::: Exercise data :::

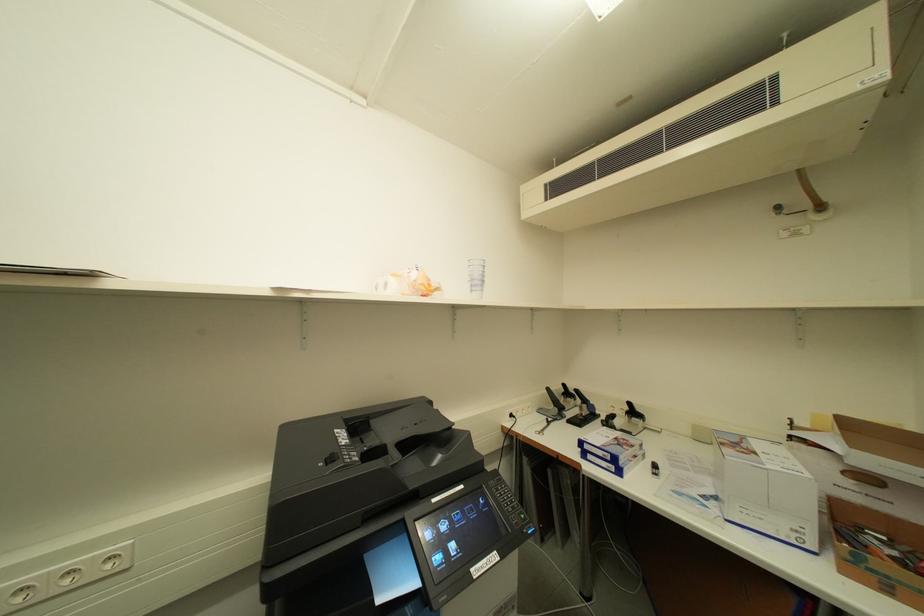
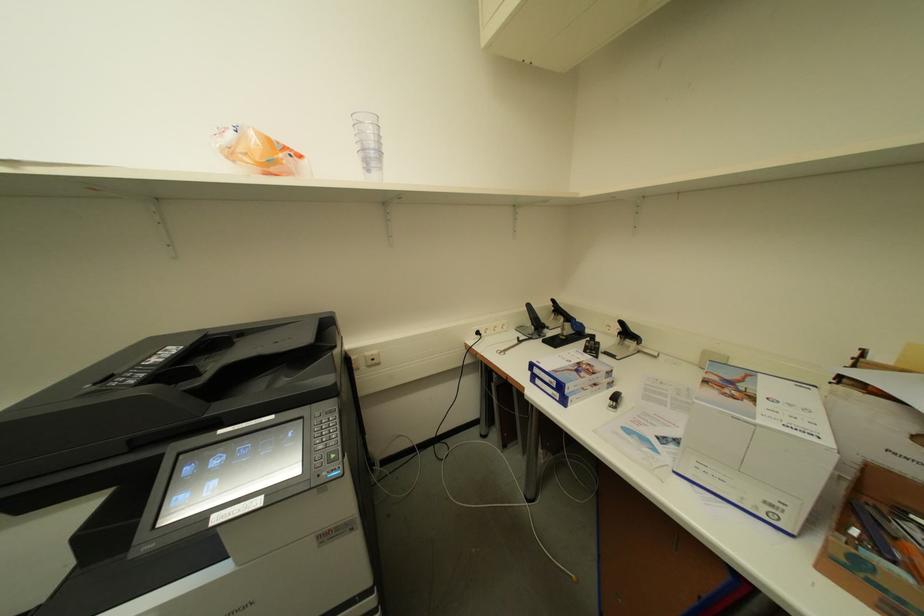
Which direction would the cameraman need to move to produce the second image?

The cameraman moved toward right, forward.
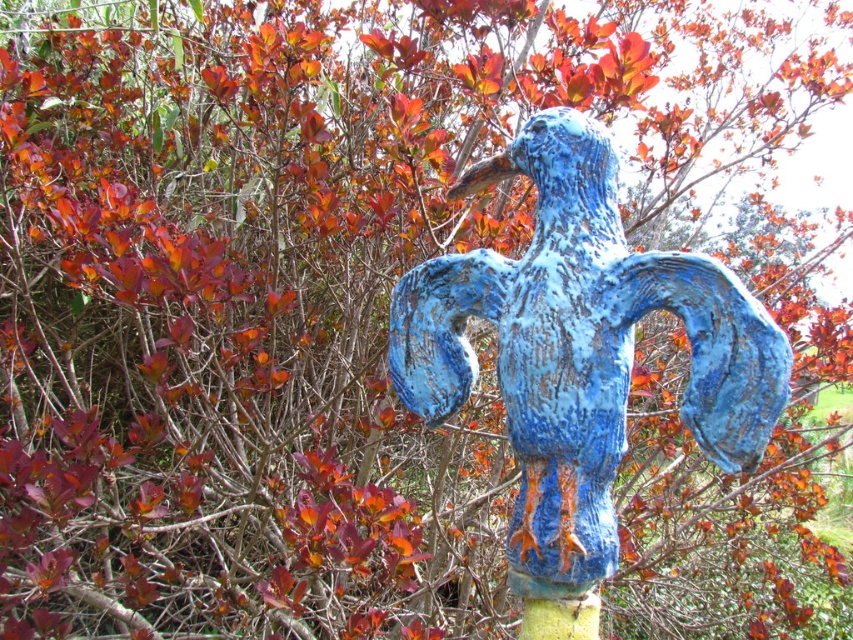
You are a photographer standing at a distance. You want to capture the blue chipped paint bird at center in your shot without any background elements. Given that the minimum focusing distance of your camera is 40 inches, will you be able to take the photo clearly?

The blue chipped paint bird at center is 39.33 inches away from the camera. Since the minimum focusing distance is 40 inches, the camera cannot focus clearly at distances closer than 40 inches. Therefore, the photo may appear blurry or out of focus.

You are standing at the origin point of the coordinate system in the image. The blue chipped paint bird at center is located at point (x=579, y=349). You want to move towards the blue chipped paint bird at center. Which direction should you move in the image?

To move towards the blue chipped paint bird at center located at point (x=579, y=349) from the origin, you should move northeast in the image, as the coordinates are both greater than 0.5, indicating the upper right quadrant.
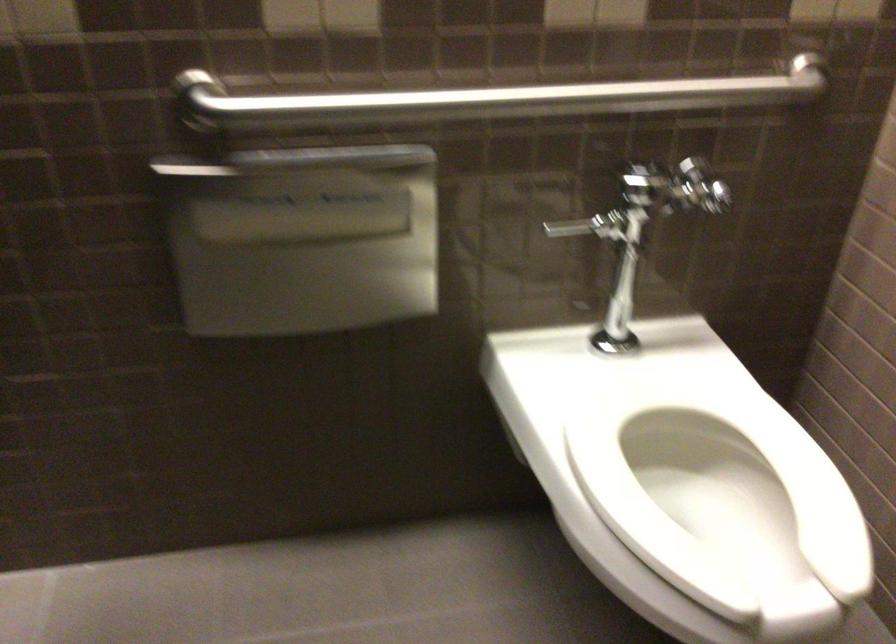
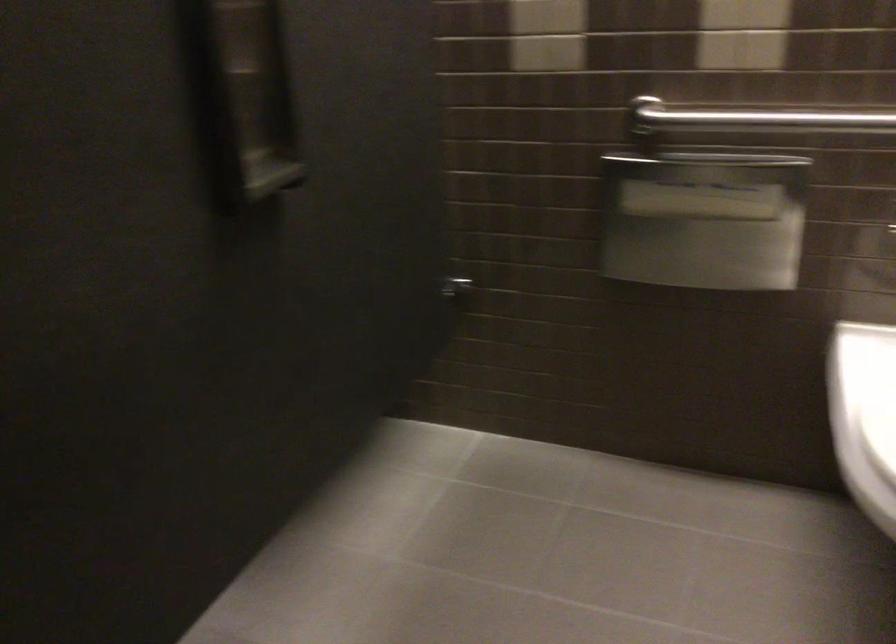
In the second image, find the point that corresponds to pixel 364 113 in the first image.

(751, 116)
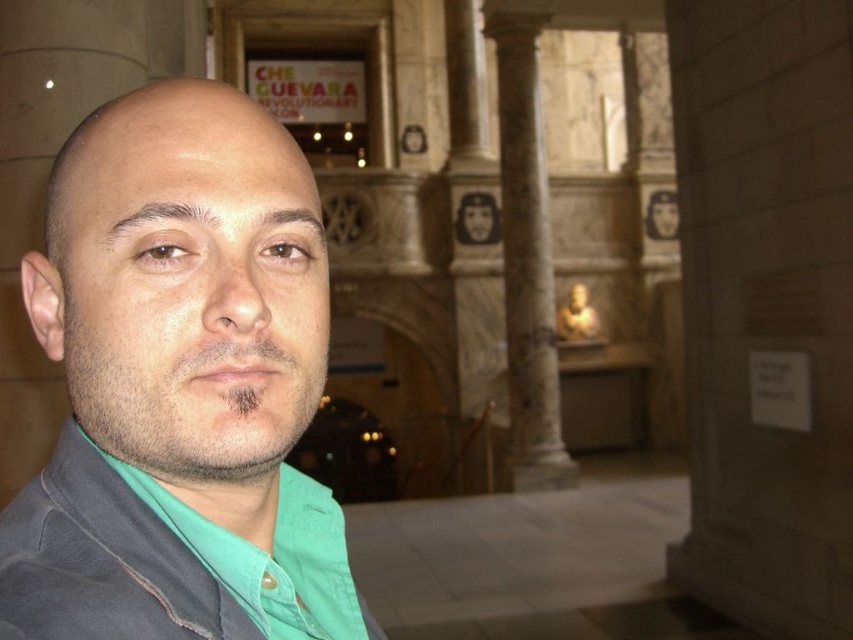
Question: Estimate the real-world distances between objects in this image. Which object is farther from the marble column at center?

Choices:
 (A) dark gray matte jacket at center
 (B) gray matte jacket at left

Answer: (A)

Question: Which object is farther from the camera taking this photo?

Choices:
 (A) dark gray matte jacket at center
 (B) gray matte jacket at left
 (C) marble column at center

Answer: (C)

Question: Can you confirm if gray matte jacket at left is positioned to the left of dark gray matte jacket at center?

Choices:
 (A) no
 (B) yes

Answer: (A)

Question: Which of the following is the closest to the observer?

Choices:
 (A) (292, 509)
 (B) (16, 500)

Answer: (B)

Question: Is marble column at center thinner than dark gray matte jacket at center?

Choices:
 (A) no
 (B) yes

Answer: (B)

Question: Does gray matte jacket at left have a lesser width compared to dark gray matte jacket at center?

Choices:
 (A) no
 (B) yes

Answer: (A)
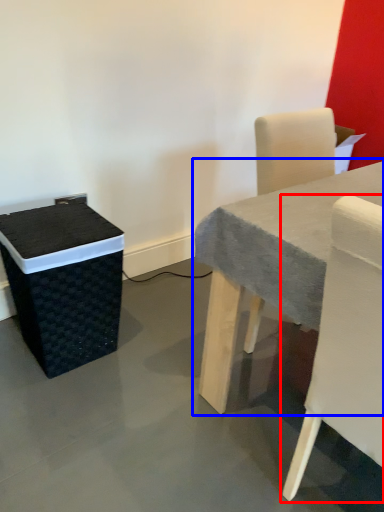
Question: Which object appears closest to the camera in this image, chair (highlighted by a red box) or table (highlighted by a blue box)?

Choices:
 (A) chair
 (B) table

Answer: (A)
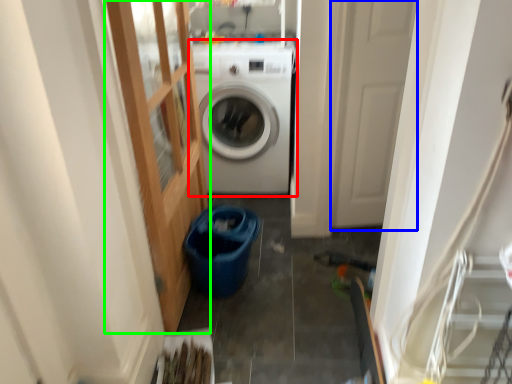
Question: Estimate the real-world distances between objects in this image. Which object is closer to washing machine (highlighted by a red box), screen door (highlighted by a blue box) or glass door (highlighted by a green box)?

Choices:
 (A) screen door
 (B) glass door

Answer: (B)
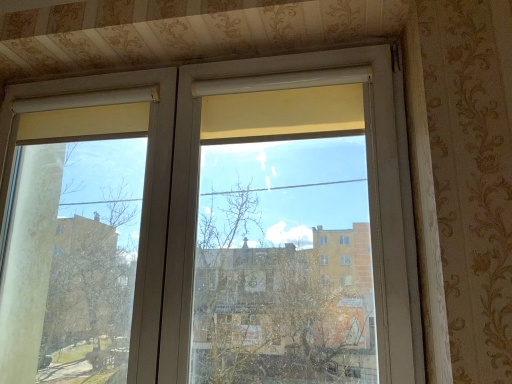
The image size is (512, 384). What do you see at coordinates (198, 192) in the screenshot? I see `transparent glass window at center` at bounding box center [198, 192].

Where is `transparent glass window at center`? The image size is (512, 384). transparent glass window at center is located at coordinates (198, 192).

I want to click on white matte screen door at upper center, so click(x=145, y=176).

What is the approximate width of white matte screen door at upper center?

12.61 centimeters.

Image resolution: width=512 pixels, height=384 pixels. What do you see at coordinates (145, 176) in the screenshot? I see `white matte screen door at upper center` at bounding box center [145, 176].

Find the location of `transparent glass window at center`. transparent glass window at center is located at coordinates (198, 192).

Which is more to the right, white matte screen door at upper center or transparent glass window at center?

Positioned to the right is transparent glass window at center.

Considering the positions of objects white matte screen door at upper center and transparent glass window at center in the image provided, who is behind, white matte screen door at upper center or transparent glass window at center?

white matte screen door at upper center is further from the camera.

Is point (152, 311) closer or farther from the camera than point (400, 209)?

Point (152, 311).

From the image's perspective, between white matte screen door at upper center and transparent glass window at center, which one is located above?

From the image's view, transparent glass window at center is above.

From a real-world perspective, who is located higher, white matte screen door at upper center or transparent glass window at center?

transparent glass window at center is physically above.

Which object is thinner, white matte screen door at upper center or transparent glass window at center?

transparent glass window at center is thinner.

Considering the relative sizes of white matte screen door at upper center and transparent glass window at center in the image provided, is white matte screen door at upper center shorter than transparent glass window at center?

Yes, white matte screen door at upper center is shorter than transparent glass window at center.

Between white matte screen door at upper center and transparent glass window at center, which one has smaller size?

transparent glass window at center is smaller.

Is white matte screen door at upper center inside or outside of transparent glass window at center?

white matte screen door at upper center is spatially positioned inside transparent glass window at center.

Is white matte screen door at upper center with transparent glass window at center?

white matte screen door at upper center and transparent glass window at center are clearly separated.

Is white matte screen door at upper center facing towards transparent glass window at center?

Yes.

What's the angular difference between white matte screen door at upper center and transparent glass window at center's facing directions?

0.000593 degrees.

The height and width of the screenshot is (384, 512). What are the coordinates of `screen door lying on the left of transparent glass window at center` in the screenshot? It's located at (145, 176).

From the picture: Which is more to the right, transparent glass window at center or white matte screen door at upper center?

transparent glass window at center is more to the right.

Relative to white matte screen door at upper center, is transparent glass window at center in front or behind?

Visually, transparent glass window at center is located in front of white matte screen door at upper center.

Considering the points (144, 286) and (22, 95), which point is behind, point (144, 286) or point (22, 95)?

The point (22, 95) is farther from the camera.

From the image's perspective, is transparent glass window at center located above or below white matte screen door at upper center?

Based on their image positions, transparent glass window at center is located above white matte screen door at upper center.

From a real-world perspective, is transparent glass window at center physically above white matte screen door at upper center?

Yes.

From the picture: Between transparent glass window at center and white matte screen door at upper center, which one has larger width?

white matte screen door at upper center is wider.

From the picture: Who is shorter, transparent glass window at center or white matte screen door at upper center?

With less height is white matte screen door at upper center.

Is transparent glass window at center bigger than white matte screen door at upper center?

Incorrect, transparent glass window at center is not larger than white matte screen door at upper center.

Is transparent glass window at center located outside white matte screen door at upper center?

No, most part of transparent glass window at center lies within white matte screen door at upper center.

Is the surface of transparent glass window at center in direct contact with white matte screen door at upper center?

No, transparent glass window at center is not touching white matte screen door at upper center.

Could you tell me if transparent glass window at center is facing white matte screen door at upper center?

Yes, transparent glass window at center is oriented towards white matte screen door at upper center.

Measure the distance from transparent glass window at center to white matte screen door at upper center.

transparent glass window at center is 6.86 inches away from white matte screen door at upper center.

Find the location of a particular element. The width and height of the screenshot is (512, 384). window located above the white matte screen door at upper center (from the image's perspective) is located at coordinates (198, 192).

Where is `screen door located on the left of transparent glass window at center`? This screenshot has width=512, height=384. screen door located on the left of transparent glass window at center is located at coordinates (145, 176).

You are a GUI agent. You are given a task and a screenshot of the screen. Output one action in this format:
    pyautogui.click(x=<x>, y=<y>)
    Task: Click on the screen door lying behind the transparent glass window at center
    This screenshot has width=512, height=384.
    Given the screenshot: What is the action you would take?
    pyautogui.click(x=145, y=176)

:::

What needs to be done: Reproduce every one of the records above word for word, leaving out the pictures.

Answer section:
Which direction would the cameraman need to move to produce the second image?

The cameraman moved toward right, forward.
You are a photographer standing at a distance. You want to capture the blue chipped paint bird at center in your shot without any background elements. Given that the minimum focusing distance of your camera is 40 inches, will you be able to take the photo clearly?

The blue chipped paint bird at center is 39.33 inches away from the camera. Since the minimum focusing distance is 40 inches, the camera cannot focus clearly at distances closer than 40 inches. Therefore, the photo may appear blurry or out of focus.

You are standing at the origin point of the coordinate system in the image. The blue chipped paint bird at center is located at point (x=579, y=349). You want to move towards the blue chipped paint bird at center. Which direction should you move in the image?

To move towards the blue chipped paint bird at center located at point (x=579, y=349) from the origin, you should move northeast in the image, as the coordinates are both greater than 0.5, indicating the upper right quadrant.
In the second image, find the point that corresponds to pixel 364 113 in the first image.

(751, 116)
Question: Estimate the real-world distances between objects in this image. Which object is farther from the marble column at center?

Choices:
 (A) dark gray matte jacket at center
 (B) gray matte jacket at left

Answer: (A)

Question: Which object is farther from the camera taking this photo?

Choices:
 (A) dark gray matte jacket at center
 (B) gray matte jacket at left
 (C) marble column at center

Answer: (C)

Question: Can you confirm if gray matte jacket at left is positioned to the left of dark gray matte jacket at center?

Choices:
 (A) no
 (B) yes

Answer: (A)

Question: Which of the following is the closest to the observer?

Choices:
 (A) (292, 509)
 (B) (16, 500)

Answer: (B)

Question: Is marble column at center thinner than dark gray matte jacket at center?

Choices:
 (A) no
 (B) yes

Answer: (B)

Question: Does gray matte jacket at left have a lesser width compared to dark gray matte jacket at center?

Choices:
 (A) no
 (B) yes

Answer: (A)
Question: Which object appears closest to the camera in this image, chair (highlighted by a red box) or table (highlighted by a blue box)?

Choices:
 (A) chair
 (B) table

Answer: (A)
Question: Estimate the real-world distances between objects in this image. Which object is closer to washing machine (highlighted by a red box), screen door (highlighted by a blue box) or glass door (highlighted by a green box)?

Choices:
 (A) screen door
 (B) glass door

Answer: (B)
The image size is (512, 384). What do you see at coordinates (198, 192) in the screenshot? I see `transparent glass window at center` at bounding box center [198, 192].

Where is `transparent glass window at center`? The image size is (512, 384). transparent glass window at center is located at coordinates (198, 192).

I want to click on white matte screen door at upper center, so click(x=145, y=176).

What is the approximate width of white matte screen door at upper center?

12.61 centimeters.

Image resolution: width=512 pixels, height=384 pixels. What do you see at coordinates (145, 176) in the screenshot? I see `white matte screen door at upper center` at bounding box center [145, 176].

Find the location of `transparent glass window at center`. transparent glass window at center is located at coordinates (198, 192).

Which is more to the right, white matte screen door at upper center or transparent glass window at center?

Positioned to the right is transparent glass window at center.

Considering the positions of objects white matte screen door at upper center and transparent glass window at center in the image provided, who is behind, white matte screen door at upper center or transparent glass window at center?

white matte screen door at upper center is further from the camera.

Is point (152, 311) closer or farther from the camera than point (400, 209)?

Point (152, 311).

From the image's perspective, between white matte screen door at upper center and transparent glass window at center, which one is located above?

From the image's view, transparent glass window at center is above.

From a real-world perspective, who is located higher, white matte screen door at upper center or transparent glass window at center?

transparent glass window at center is physically above.

Which object is thinner, white matte screen door at upper center or transparent glass window at center?

transparent glass window at center is thinner.

Considering the relative sizes of white matte screen door at upper center and transparent glass window at center in the image provided, is white matte screen door at upper center shorter than transparent glass window at center?

Yes, white matte screen door at upper center is shorter than transparent glass window at center.

Between white matte screen door at upper center and transparent glass window at center, which one has smaller size?

transparent glass window at center is smaller.

Is white matte screen door at upper center inside or outside of transparent glass window at center?

white matte screen door at upper center is spatially positioned inside transparent glass window at center.

Is white matte screen door at upper center with transparent glass window at center?

white matte screen door at upper center and transparent glass window at center are clearly separated.

Is white matte screen door at upper center facing towards transparent glass window at center?

Yes.

What's the angular difference between white matte screen door at upper center and transparent glass window at center's facing directions?

0.000593 degrees.

The height and width of the screenshot is (384, 512). What are the coordinates of `screen door lying on the left of transparent glass window at center` in the screenshot? It's located at (145, 176).

From the picture: Which is more to the right, transparent glass window at center or white matte screen door at upper center?

transparent glass window at center is more to the right.

Relative to white matte screen door at upper center, is transparent glass window at center in front or behind?

Visually, transparent glass window at center is located in front of white matte screen door at upper center.

Considering the points (144, 286) and (22, 95), which point is behind, point (144, 286) or point (22, 95)?

The point (22, 95) is farther from the camera.

From the image's perspective, is transparent glass window at center located above or below white matte screen door at upper center?

Based on their image positions, transparent glass window at center is located above white matte screen door at upper center.

From a real-world perspective, is transparent glass window at center physically above white matte screen door at upper center?

Yes.

From the picture: Between transparent glass window at center and white matte screen door at upper center, which one has larger width?

white matte screen door at upper center is wider.

From the picture: Who is shorter, transparent glass window at center or white matte screen door at upper center?

With less height is white matte screen door at upper center.

Is transparent glass window at center bigger than white matte screen door at upper center?

Incorrect, transparent glass window at center is not larger than white matte screen door at upper center.

Is transparent glass window at center located outside white matte screen door at upper center?

No, most part of transparent glass window at center lies within white matte screen door at upper center.

Is the surface of transparent glass window at center in direct contact with white matte screen door at upper center?

No, transparent glass window at center is not touching white matte screen door at upper center.

Could you tell me if transparent glass window at center is facing white matte screen door at upper center?

Yes, transparent glass window at center is oriented towards white matte screen door at upper center.

Measure the distance from transparent glass window at center to white matte screen door at upper center.

transparent glass window at center is 6.86 inches away from white matte screen door at upper center.

Find the location of a particular element. The width and height of the screenshot is (512, 384). window located above the white matte screen door at upper center (from the image's perspective) is located at coordinates (198, 192).

Where is `screen door located on the left of transparent glass window at center`? This screenshot has width=512, height=384. screen door located on the left of transparent glass window at center is located at coordinates (145, 176).

You are a GUI agent. You are given a task and a screenshot of the screen. Output one action in this format:
    pyautogui.click(x=<x>, y=<y>)
    Task: Click on the screen door lying behind the transparent glass window at center
    This screenshot has width=512, height=384.
    Given the screenshot: What is the action you would take?
    pyautogui.click(x=145, y=176)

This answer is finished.